Task: All of the data, from the first line to the last, should be reproduced without alteration.

Object state change records
* * * * * * *
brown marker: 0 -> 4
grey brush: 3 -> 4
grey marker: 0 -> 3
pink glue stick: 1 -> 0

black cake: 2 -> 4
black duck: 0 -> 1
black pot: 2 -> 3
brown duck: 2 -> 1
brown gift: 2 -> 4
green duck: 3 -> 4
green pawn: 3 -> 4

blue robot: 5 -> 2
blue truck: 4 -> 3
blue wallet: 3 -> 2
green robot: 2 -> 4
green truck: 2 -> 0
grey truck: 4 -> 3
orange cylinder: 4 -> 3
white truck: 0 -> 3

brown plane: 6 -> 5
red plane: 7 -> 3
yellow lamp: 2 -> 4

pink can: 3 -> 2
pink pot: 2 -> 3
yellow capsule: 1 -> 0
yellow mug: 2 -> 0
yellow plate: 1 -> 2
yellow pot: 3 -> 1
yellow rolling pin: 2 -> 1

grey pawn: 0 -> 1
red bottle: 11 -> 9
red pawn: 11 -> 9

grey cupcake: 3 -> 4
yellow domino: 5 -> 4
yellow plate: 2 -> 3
* * * * * * *
Answer to this exercise:
brown marker: 0 -> 4
grey brush: 3 -> 4
grey marker: 0 -> 3
pink glue stick: 1 -> 0

black cake: 2 -> 4
black duck: 0 -> 1
black pot: 2 -> 3
brown duck: 2 -> 1
brown gift: 2 -> 4
green duck: 3 -> 4
green pawn: 3 -> 4

blue robot: 5 -> 2
blue truck: 4 -> 3
blue wallet: 3 -> 2
green robot: 2 -> 4
green truck: 2 -> 0
grey truck: 4 -> 3
orange cylinder: 4 -> 3
white truck: 0 -> 3

brown plane: 6 -> 5
red plane: 7 -> 3
yellow lamp: 2 -> 4

pink can: 3 -> 2
pink pot: 2 -> 3
yellow capsule: 1 -> 0
yellow mug: 2 -> 0
yellow plate: 1 -> 2
yellow pot: 3 -> 1
yellow rolling pin: 2 -> 1

grey pawn: 0 -> 1
red bottle: 11 -> 9
red pawn: 11 -> 9

grey cupcake: 3 -> 4
yellow domino: 5 -> 4
yellow plate: 2 -> 3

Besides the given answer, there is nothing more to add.